──────── Data shown ────────

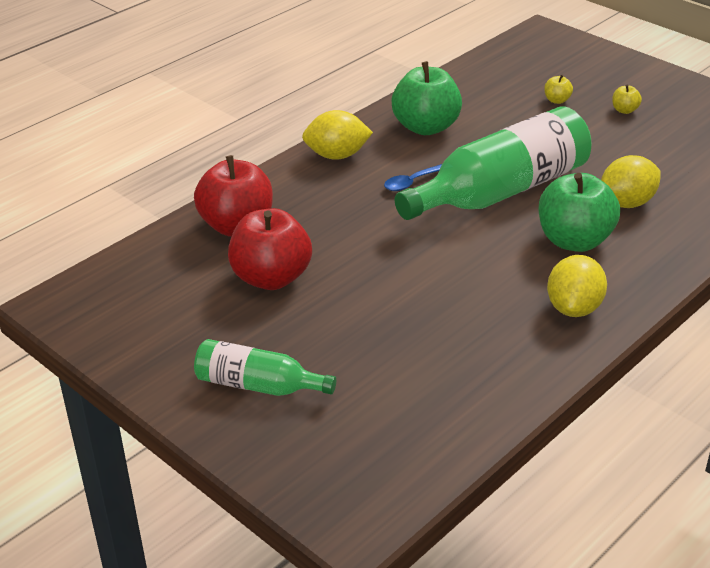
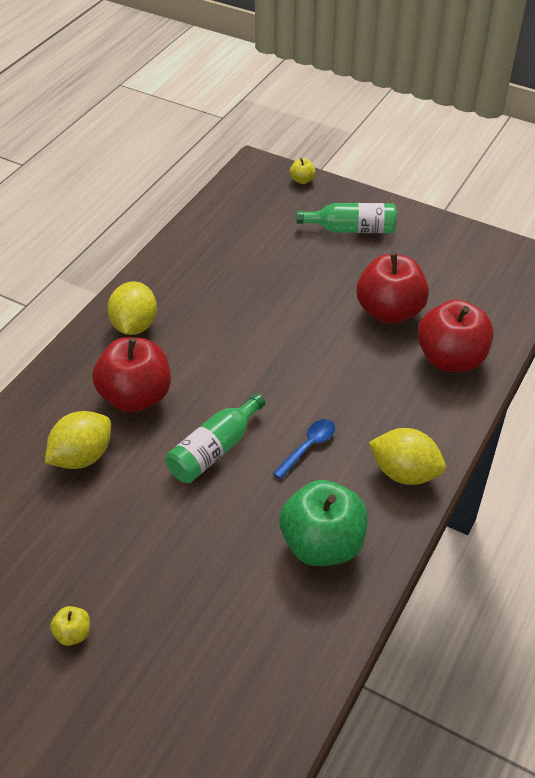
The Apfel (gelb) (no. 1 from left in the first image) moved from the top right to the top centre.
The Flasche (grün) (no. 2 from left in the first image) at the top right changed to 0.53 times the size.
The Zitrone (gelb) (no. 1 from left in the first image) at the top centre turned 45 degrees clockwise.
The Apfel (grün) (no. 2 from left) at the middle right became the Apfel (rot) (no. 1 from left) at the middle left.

────────

The problem:
In your output, repeat the listing above exactly and include none of the pictures.

Task output:
The Apfel (gelb) (no. 1 from left in the first image) moved from the top right to the top centre.
The Flasche (grün) (no. 2 from left in the first image) at the top right changed to 0.53 times the size.
The Zitrone (gelb) (no. 1 from left in the first image) at the top centre turned 45 degrees clockwise.
The Apfel (grün) (no. 2 from left) at the middle right became the Apfel (rot) (no. 1 from left) at the middle left.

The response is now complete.